- _Input_:
——

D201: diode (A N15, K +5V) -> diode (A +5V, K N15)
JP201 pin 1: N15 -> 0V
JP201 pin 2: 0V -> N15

——

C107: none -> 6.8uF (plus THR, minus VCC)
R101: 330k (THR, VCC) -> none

——

- _Exercise description_: Output exactly one stretch of the listing: from the line containing "D201: diode (A" through the line containing "JP201 pin 2: 0V -> N15", both end lines included.

- _Exercise solution_:
D201: diode (A N15, K +5V) -> diode (A +5V, K N15)
JP201 pin 1: N15 -> 0V
JP201 pin 2: 0V -> N15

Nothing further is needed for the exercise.